JOB ITEM: What you should repeat is the run of lines from the top of the listing below through the line with "pink 1x1 tile [411,303,473,352]", exactly, with no pictures.

Content starts

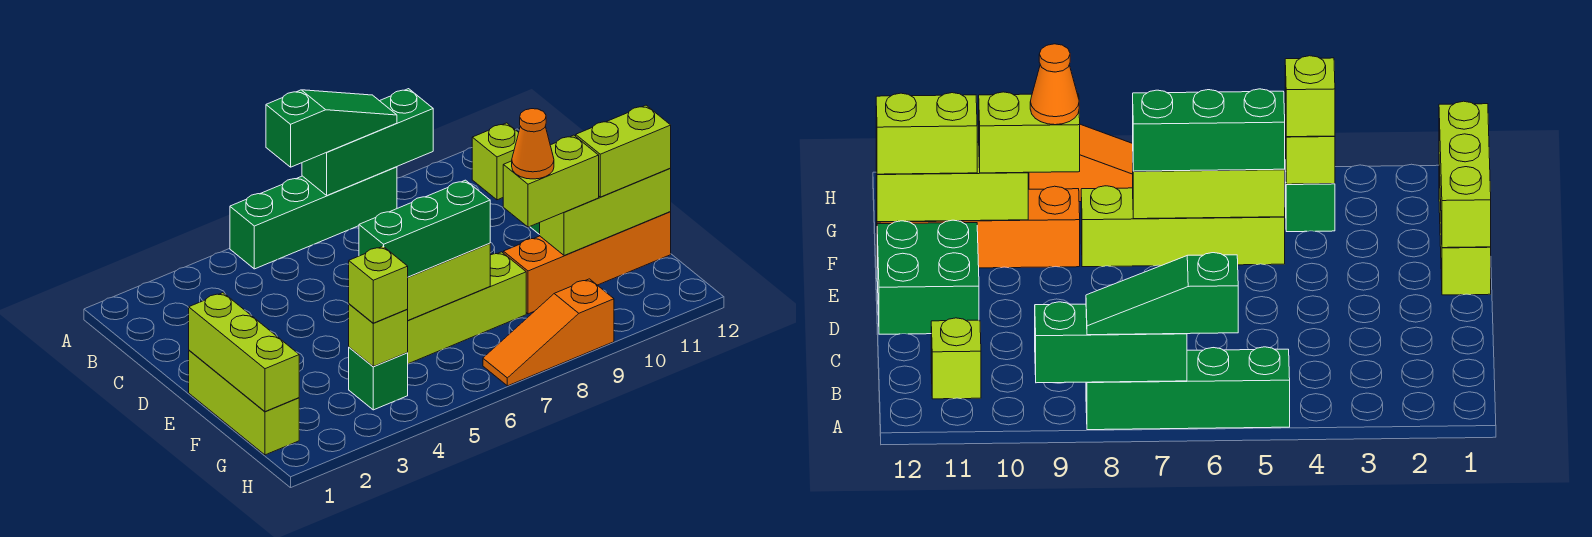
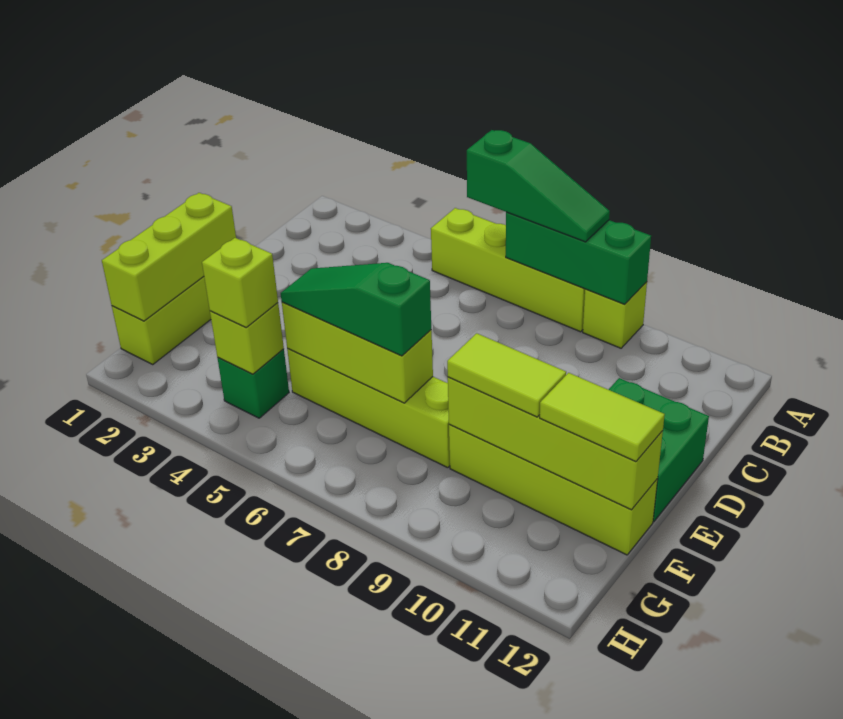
green 1x4 brick [230,167,397,269] -> lime 1x4 brick [431,208,585,332]
lime 1x1 brick [472,123,519,200] -> lime 1x1 brick moved to [583,282,647,348]
green 1x3 brick [359,180,490,277] -> green 1x3 slope [281,263,431,356]
orange 1x4 brick [503,212,671,314] -> lime 1x4 brick [449,424,658,555]
lime 1x2 brick [503,135,599,227] -> lime 1x2 tile [447,333,566,417]
orange 1x1 cone [512,109,554,179] -> none
lime 1x3 brick [540,169,671,256] -> lime 1x4 brick [448,377,663,510]
lime 1x2 brick [576,105,671,197] -> lime 1x2 tile [540,373,665,462]
orange 1x3 slope [483,279,614,386] -> none

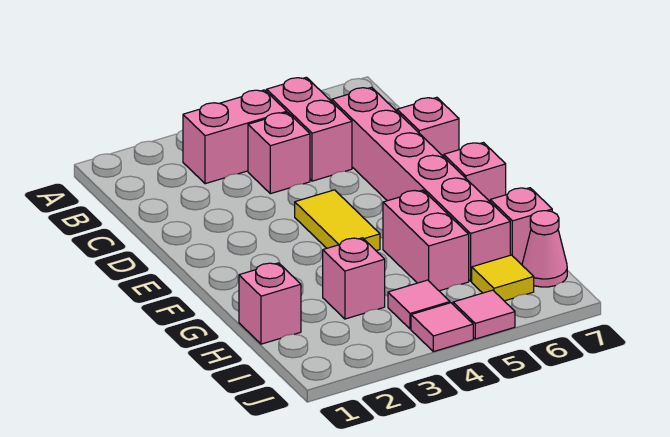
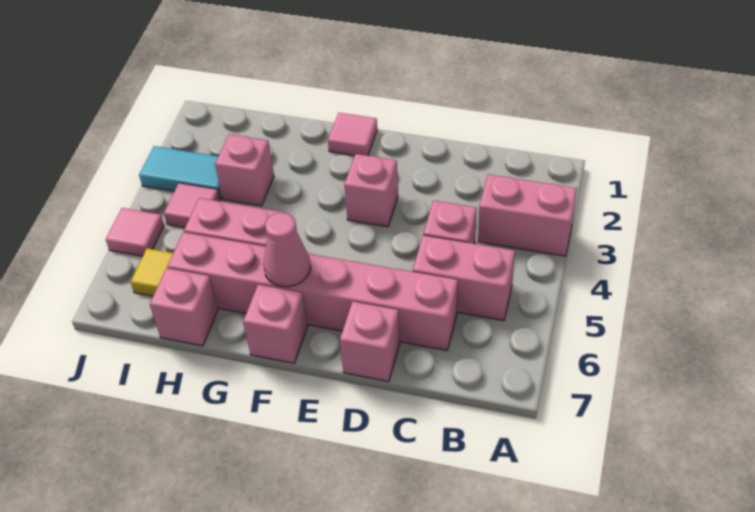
pink 1x2 brick [183,90,287,184] -> pink 1x2 brick turned to [478,174,577,256]
yellow 1x2 tile [295,190,380,251] -> none
pink 1x1 brick [239,263,301,344] -> pink 1x1 brick moved to [344,154,398,227]
none -> cyan 1x2 tile [139,146,222,199]
pink 1x1 cone [522,211,567,287] -> pink 1x1 cone moved to [263,213,311,287]
pink 1x1 tile [411,303,473,352] -> pink 1x1 tile moved to [328,113,377,156]

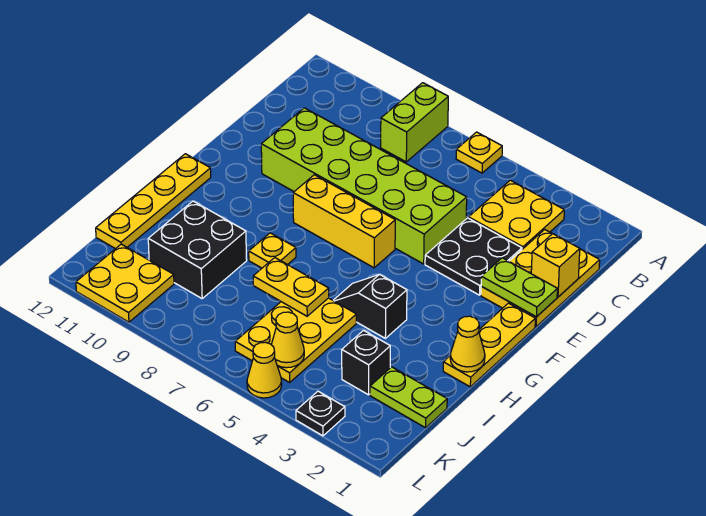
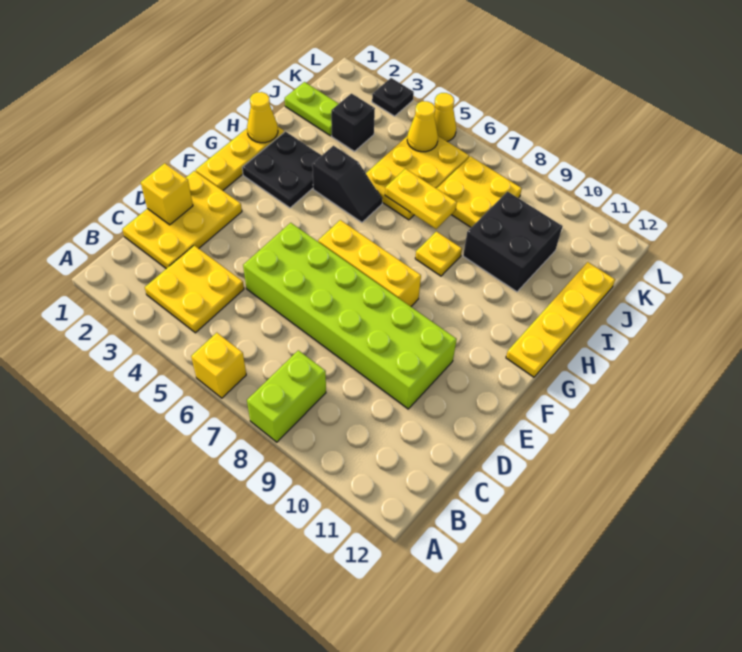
yellow 1x1 plate [456,132,502,173] -> yellow 1x1 brick [191,333,246,398]
black 2x2 plate [425,218,522,295] -> black 2x2 plate moved to [242,132,322,208]
lime 1x2 plate [481,258,557,317] -> none
yellow 2x2 plate [76,244,174,322] -> yellow 2x2 plate moved to [436,156,522,227]

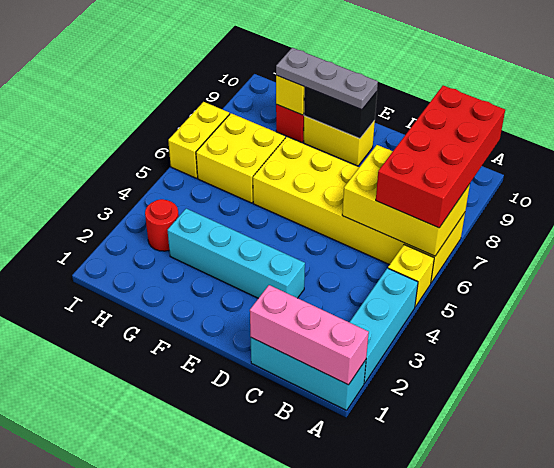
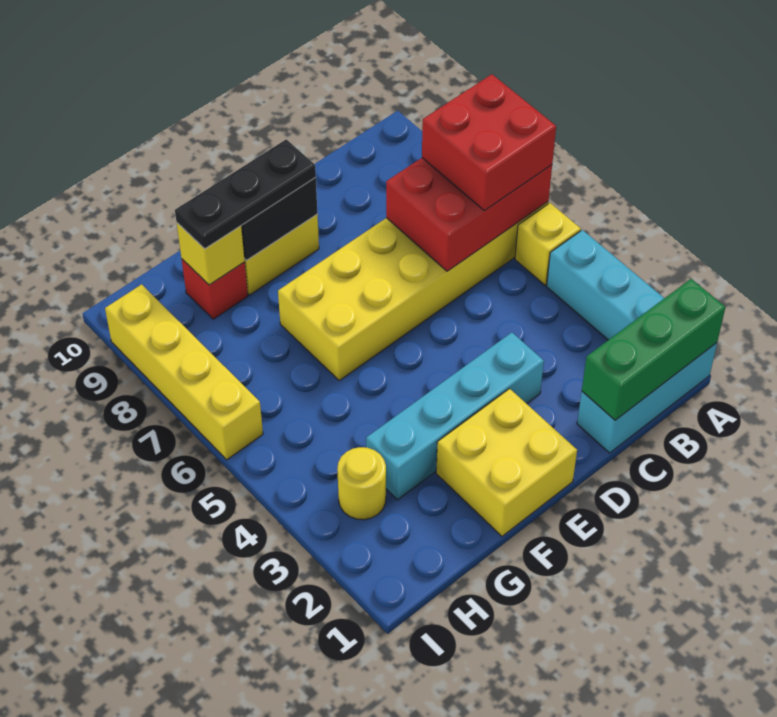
pink 1x3 brick [250,285,369,385] -> green 1x3 brick [582,279,725,420]
yellow 2x3 brick [342,145,470,256] -> red 2x3 brick [386,158,552,271]
red 2x4 brick [376,85,505,228] -> red 2x2 brick [422,74,556,211]
grey 1x3 plate [276,48,378,110] -> black 1x3 plate [175,139,316,249]
yellow 2x2 brick [196,113,285,203] -> yellow 2x2 brick moved to [436,389,577,536]
red 1x1 round brick [145,199,179,251] -> yellow 1x1 round brick [337,447,386,520]
yellow 1x2 brick [168,102,230,178] -> yellow 1x4 brick [105,284,263,460]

Content ends

SOLUTION FOR THIS EXERCISE:
green 1x4 brick [230,167,397,269] -> lime 1x4 brick [431,208,585,332]
lime 1x1 brick [472,123,519,200] -> lime 1x1 brick moved to [583,282,647,348]
green 1x3 brick [359,180,490,277] -> green 1x3 slope [281,263,431,356]
orange 1x4 brick [503,212,671,314] -> lime 1x4 brick [449,424,658,555]
lime 1x2 brick [503,135,599,227] -> lime 1x2 tile [447,333,566,417]
orange 1x1 cone [512,109,554,179] -> none
lime 1x3 brick [540,169,671,256] -> lime 1x4 brick [448,377,663,510]
lime 1x2 brick [576,105,671,197] -> lime 1x2 tile [540,373,665,462]
orange 1x3 slope [483,279,614,386] -> none

pink 1x2 brick [183,90,287,184] -> pink 1x2 brick turned to [478,174,577,256]
yellow 1x2 tile [295,190,380,251] -> none
pink 1x1 brick [239,263,301,344] -> pink 1x1 brick moved to [344,154,398,227]
none -> cyan 1x2 tile [139,146,222,199]
pink 1x1 cone [522,211,567,287] -> pink 1x1 cone moved to [263,213,311,287]
pink 1x1 tile [411,303,473,352] -> pink 1x1 tile moved to [328,113,377,156]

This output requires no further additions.